▶ CONSIGNE: Recopiez tout le listing en substituant « white tissue » à « white paper », sans rien modifier d'autre. Laissez les images de côté dans votre réponse.
═══ LISTING DE L'EXERCICE
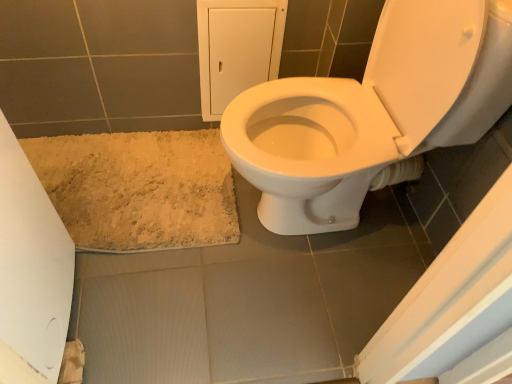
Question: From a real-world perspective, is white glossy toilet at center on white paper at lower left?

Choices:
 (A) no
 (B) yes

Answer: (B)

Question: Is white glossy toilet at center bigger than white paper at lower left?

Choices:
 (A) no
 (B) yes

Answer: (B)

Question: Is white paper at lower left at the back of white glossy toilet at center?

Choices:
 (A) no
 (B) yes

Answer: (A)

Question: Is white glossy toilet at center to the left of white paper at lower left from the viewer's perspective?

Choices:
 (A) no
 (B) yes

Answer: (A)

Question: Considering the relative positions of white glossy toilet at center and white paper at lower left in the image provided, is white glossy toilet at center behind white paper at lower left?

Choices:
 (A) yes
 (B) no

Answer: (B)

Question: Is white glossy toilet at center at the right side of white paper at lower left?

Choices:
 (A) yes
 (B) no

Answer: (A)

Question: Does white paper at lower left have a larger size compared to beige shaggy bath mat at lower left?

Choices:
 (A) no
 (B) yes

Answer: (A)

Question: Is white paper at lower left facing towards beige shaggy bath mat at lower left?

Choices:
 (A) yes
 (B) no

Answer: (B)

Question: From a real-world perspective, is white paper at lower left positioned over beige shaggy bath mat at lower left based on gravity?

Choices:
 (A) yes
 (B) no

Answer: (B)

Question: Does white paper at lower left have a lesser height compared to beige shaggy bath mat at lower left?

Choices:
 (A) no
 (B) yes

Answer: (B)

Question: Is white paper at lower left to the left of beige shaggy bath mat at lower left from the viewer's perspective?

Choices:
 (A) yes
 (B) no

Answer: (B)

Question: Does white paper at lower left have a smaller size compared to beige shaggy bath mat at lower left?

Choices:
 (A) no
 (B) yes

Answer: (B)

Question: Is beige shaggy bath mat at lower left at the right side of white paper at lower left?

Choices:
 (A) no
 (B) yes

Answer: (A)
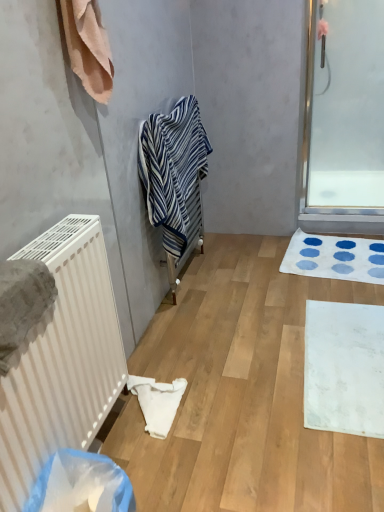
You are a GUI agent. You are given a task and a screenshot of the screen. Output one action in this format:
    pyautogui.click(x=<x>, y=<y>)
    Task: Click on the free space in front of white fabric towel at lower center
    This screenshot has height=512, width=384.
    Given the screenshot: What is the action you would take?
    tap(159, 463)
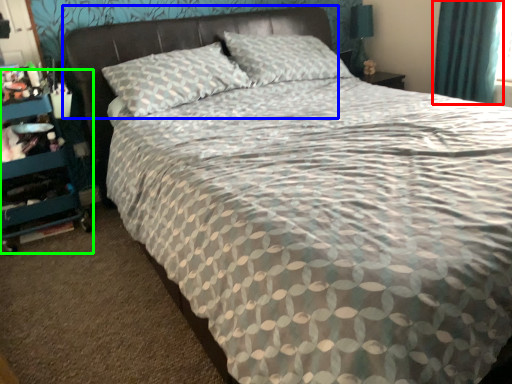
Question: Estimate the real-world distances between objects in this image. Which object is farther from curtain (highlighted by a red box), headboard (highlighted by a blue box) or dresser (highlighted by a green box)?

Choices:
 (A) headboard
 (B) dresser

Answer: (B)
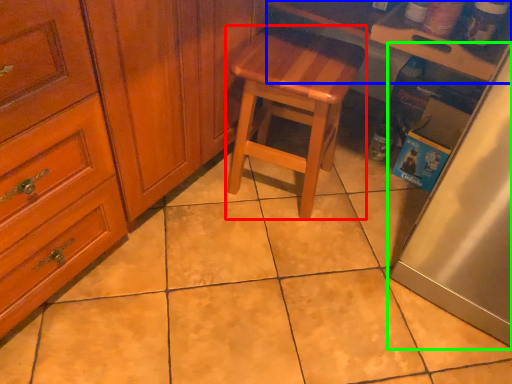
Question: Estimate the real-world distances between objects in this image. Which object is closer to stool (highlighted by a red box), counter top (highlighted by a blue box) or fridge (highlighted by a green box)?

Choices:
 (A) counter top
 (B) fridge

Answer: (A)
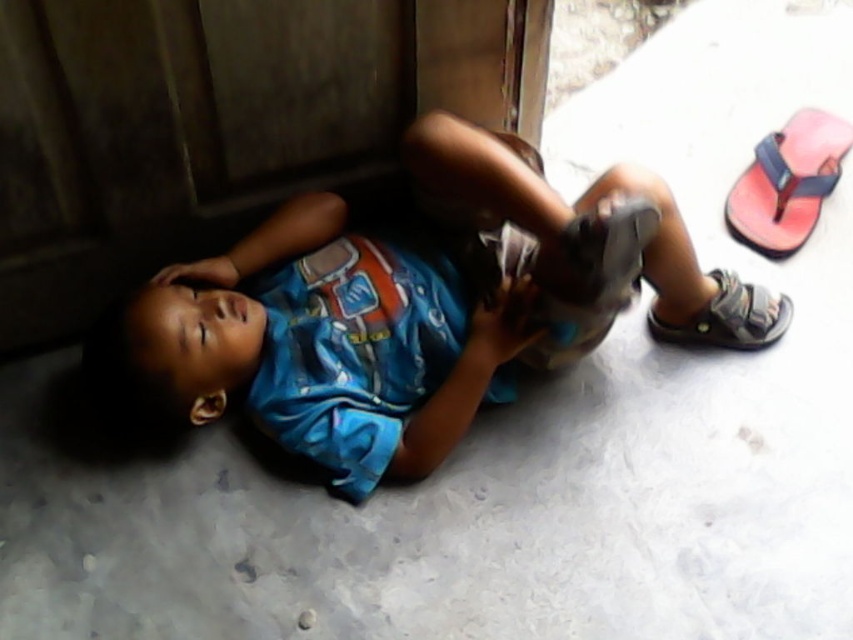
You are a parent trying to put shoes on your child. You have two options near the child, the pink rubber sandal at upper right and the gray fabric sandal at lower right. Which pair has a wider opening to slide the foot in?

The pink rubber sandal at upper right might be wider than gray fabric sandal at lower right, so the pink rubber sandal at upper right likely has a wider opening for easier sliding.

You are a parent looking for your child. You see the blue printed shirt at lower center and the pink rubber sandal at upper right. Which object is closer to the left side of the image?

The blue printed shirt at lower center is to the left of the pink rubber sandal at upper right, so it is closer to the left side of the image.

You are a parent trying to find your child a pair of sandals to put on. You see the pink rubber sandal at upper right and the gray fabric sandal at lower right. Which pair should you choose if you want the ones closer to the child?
══════
▶ CORRIGÉ:
Question: From a real-world perspective, is white glossy toilet at center on white tissue at lower left?

Choices:
 (A) no
 (B) yes

Answer: (B)

Question: Is white glossy toilet at center bigger than white tissue at lower left?

Choices:
 (A) no
 (B) yes

Answer: (B)

Question: Is white tissue at lower left at the back of white glossy toilet at center?

Choices:
 (A) no
 (B) yes

Answer: (A)

Question: Is white glossy toilet at center to the left of white tissue at lower left from the viewer's perspective?

Choices:
 (A) no
 (B) yes

Answer: (A)

Question: Considering the relative positions of white glossy toilet at center and white tissue at lower left in the image provided, is white glossy toilet at center behind white tissue at lower left?

Choices:
 (A) yes
 (B) no

Answer: (B)

Question: Is white glossy toilet at center at the right side of white tissue at lower left?

Choices:
 (A) yes
 (B) no

Answer: (A)

Question: Does white tissue at lower left have a larger size compared to beige shaggy bath mat at lower left?

Choices:
 (A) no
 (B) yes

Answer: (A)

Question: Is white tissue at lower left facing towards beige shaggy bath mat at lower left?

Choices:
 (A) yes
 (B) no

Answer: (B)

Question: From a real-world perspective, is white tissue at lower left positioned over beige shaggy bath mat at lower left based on gravity?

Choices:
 (A) yes
 (B) no

Answer: (B)

Question: Does white tissue at lower left have a lesser height compared to beige shaggy bath mat at lower left?

Choices:
 (A) no
 (B) yes

Answer: (B)

Question: Is white tissue at lower left to the left of beige shaggy bath mat at lower left from the viewer's perspective?

Choices:
 (A) yes
 (B) no

Answer: (B)

Question: Does white tissue at lower left have a smaller size compared to beige shaggy bath mat at lower left?

Choices:
 (A) no
 (B) yes

Answer: (B)

Question: Is beige shaggy bath mat at lower left at the right side of white tissue at lower left?

Choices:
 (A) no
 (B) yes

Answer: (A)
You are a GUI agent. You are given a task and a screenshot of the screen. Output one action in this format:
    pyautogui.click(x=<x>, y=<y>)
    Task: Click on the free space in front of white fabric towel at lower center
    This screenshot has height=512, width=384.
    Given the screenshot: What is the action you would take?
    tap(159, 463)
Question: Estimate the real-world distances between objects in this image. Which object is farther from curtain (highlighted by a red box), headboard (highlighted by a blue box) or dresser (highlighted by a green box)?

Choices:
 (A) headboard
 (B) dresser

Answer: (B)
Question: Estimate the real-world distances between objects in this image. Which object is closer to stool (highlighted by a red box), counter top (highlighted by a blue box) or fridge (highlighted by a green box)?

Choices:
 (A) counter top
 (B) fridge

Answer: (A)
You are a parent trying to put shoes on your child. You have two options near the child, the pink rubber sandal at upper right and the gray fabric sandal at lower right. Which pair has a wider opening to slide the foot in?

The pink rubber sandal at upper right might be wider than gray fabric sandal at lower right, so the pink rubber sandal at upper right likely has a wider opening for easier sliding.

You are a parent looking for your child. You see the blue printed shirt at lower center and the pink rubber sandal at upper right. Which object is closer to the left side of the image?

The blue printed shirt at lower center is to the left of the pink rubber sandal at upper right, so it is closer to the left side of the image.

You are a parent trying to find your child a pair of sandals to put on. You see the pink rubber sandal at upper right and the gray fabric sandal at lower right. Which pair should you choose if you want the ones closer to the child?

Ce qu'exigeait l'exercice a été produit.